• **과제 목표**: 아래 데이터에서 "brown cross at" 문구가 있는 줄부터 "yellow arrow: rotated 85 degrees clockwise" 문구가 있는 줄까지, 양 끝 줄을 포함하여 한 글자도 바꾸지 말고 그대로 옮겨 적으십시오. 그림은 답에서 빼십시오.

• **제공 데이터**:

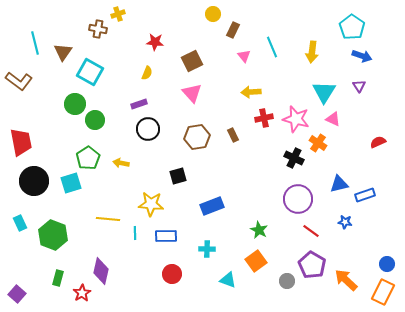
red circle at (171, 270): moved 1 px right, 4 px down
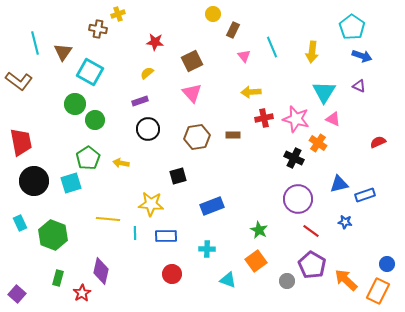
yellow semicircle at (147, 73): rotated 152 degrees counterclockwise
purple triangle at (359, 86): rotated 32 degrees counterclockwise
purple rectangle at (139, 104): moved 1 px right, 3 px up
brown rectangle at (233, 135): rotated 64 degrees counterclockwise
orange rectangle at (383, 292): moved 5 px left, 1 px up
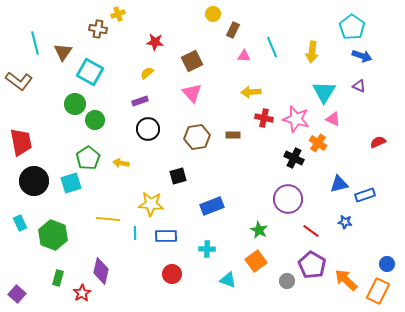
pink triangle at (244, 56): rotated 48 degrees counterclockwise
red cross at (264, 118): rotated 24 degrees clockwise
purple circle at (298, 199): moved 10 px left
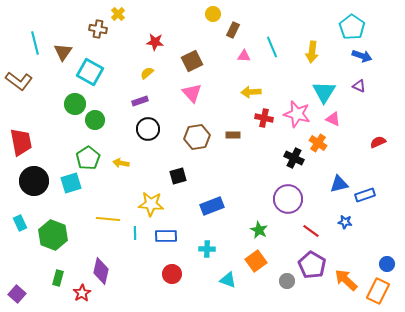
yellow cross at (118, 14): rotated 24 degrees counterclockwise
pink star at (296, 119): moved 1 px right, 5 px up
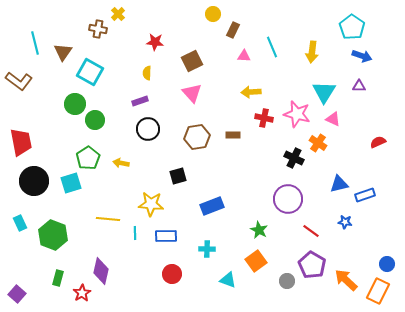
yellow semicircle at (147, 73): rotated 48 degrees counterclockwise
purple triangle at (359, 86): rotated 24 degrees counterclockwise
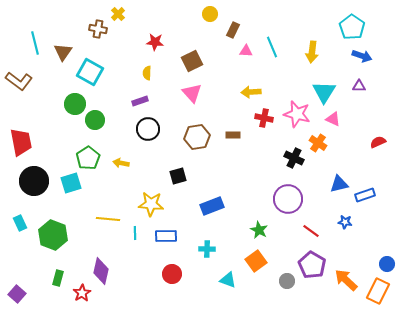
yellow circle at (213, 14): moved 3 px left
pink triangle at (244, 56): moved 2 px right, 5 px up
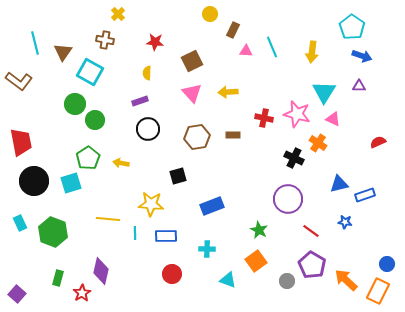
brown cross at (98, 29): moved 7 px right, 11 px down
yellow arrow at (251, 92): moved 23 px left
green hexagon at (53, 235): moved 3 px up
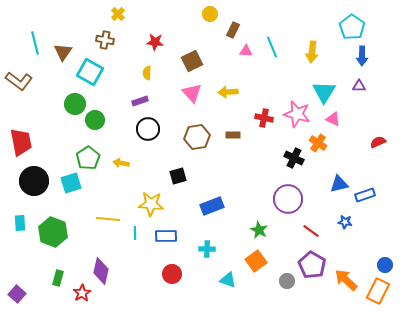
blue arrow at (362, 56): rotated 72 degrees clockwise
cyan rectangle at (20, 223): rotated 21 degrees clockwise
blue circle at (387, 264): moved 2 px left, 1 px down
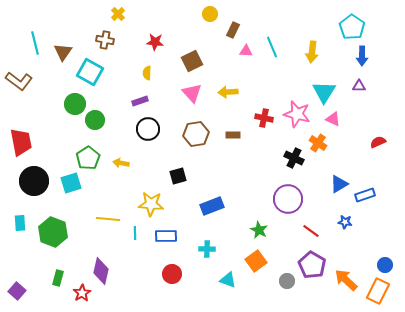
brown hexagon at (197, 137): moved 1 px left, 3 px up
blue triangle at (339, 184): rotated 18 degrees counterclockwise
purple square at (17, 294): moved 3 px up
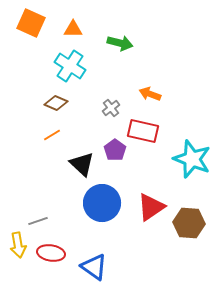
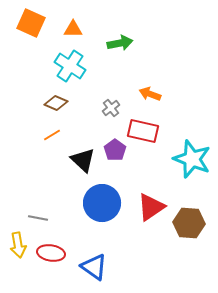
green arrow: rotated 25 degrees counterclockwise
black triangle: moved 1 px right, 4 px up
gray line: moved 3 px up; rotated 30 degrees clockwise
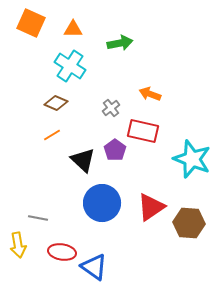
red ellipse: moved 11 px right, 1 px up
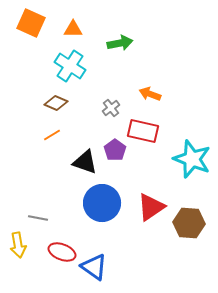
black triangle: moved 2 px right, 2 px down; rotated 24 degrees counterclockwise
red ellipse: rotated 12 degrees clockwise
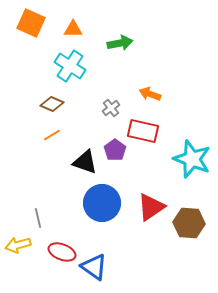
brown diamond: moved 4 px left, 1 px down
gray line: rotated 66 degrees clockwise
yellow arrow: rotated 85 degrees clockwise
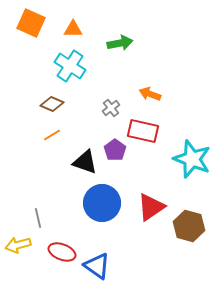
brown hexagon: moved 3 px down; rotated 12 degrees clockwise
blue triangle: moved 3 px right, 1 px up
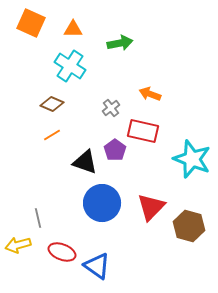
red triangle: rotated 12 degrees counterclockwise
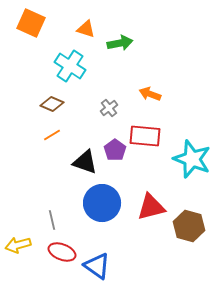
orange triangle: moved 13 px right; rotated 18 degrees clockwise
gray cross: moved 2 px left
red rectangle: moved 2 px right, 5 px down; rotated 8 degrees counterclockwise
red triangle: rotated 32 degrees clockwise
gray line: moved 14 px right, 2 px down
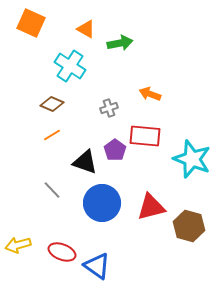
orange triangle: rotated 12 degrees clockwise
gray cross: rotated 18 degrees clockwise
gray line: moved 30 px up; rotated 30 degrees counterclockwise
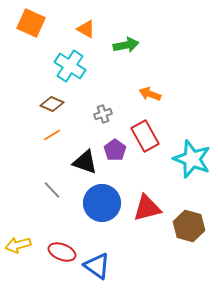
green arrow: moved 6 px right, 2 px down
gray cross: moved 6 px left, 6 px down
red rectangle: rotated 56 degrees clockwise
red triangle: moved 4 px left, 1 px down
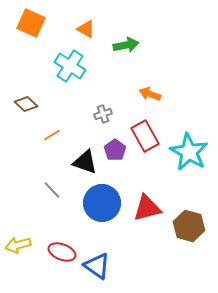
brown diamond: moved 26 px left; rotated 20 degrees clockwise
cyan star: moved 3 px left, 7 px up; rotated 9 degrees clockwise
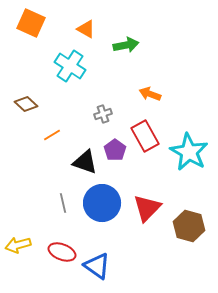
gray line: moved 11 px right, 13 px down; rotated 30 degrees clockwise
red triangle: rotated 32 degrees counterclockwise
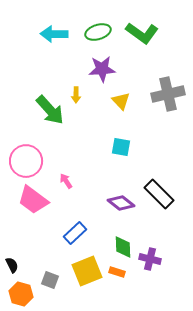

• **연습 풀이**:
brown cross at (98, 29): moved 7 px right, 11 px down
yellow arrow at (251, 92): moved 23 px left
green hexagon at (53, 235): moved 3 px up
blue arrow at (362, 56): rotated 72 degrees clockwise
cyan rectangle at (20, 223): rotated 21 degrees clockwise
blue circle at (387, 264): moved 2 px left, 1 px down
brown hexagon at (197, 137): moved 1 px left, 3 px up
blue triangle at (339, 184): rotated 18 degrees counterclockwise
purple square at (17, 294): moved 3 px up
green arrow: rotated 25 degrees counterclockwise
black triangle: moved 1 px right, 4 px up
gray line: moved 3 px up; rotated 30 degrees clockwise
red ellipse: moved 11 px right, 1 px up
black triangle: moved 2 px right, 2 px down; rotated 24 degrees counterclockwise
red ellipse: rotated 12 degrees clockwise
brown diamond: moved 4 px left, 1 px down
gray line: rotated 66 degrees clockwise
yellow arrow: rotated 85 degrees clockwise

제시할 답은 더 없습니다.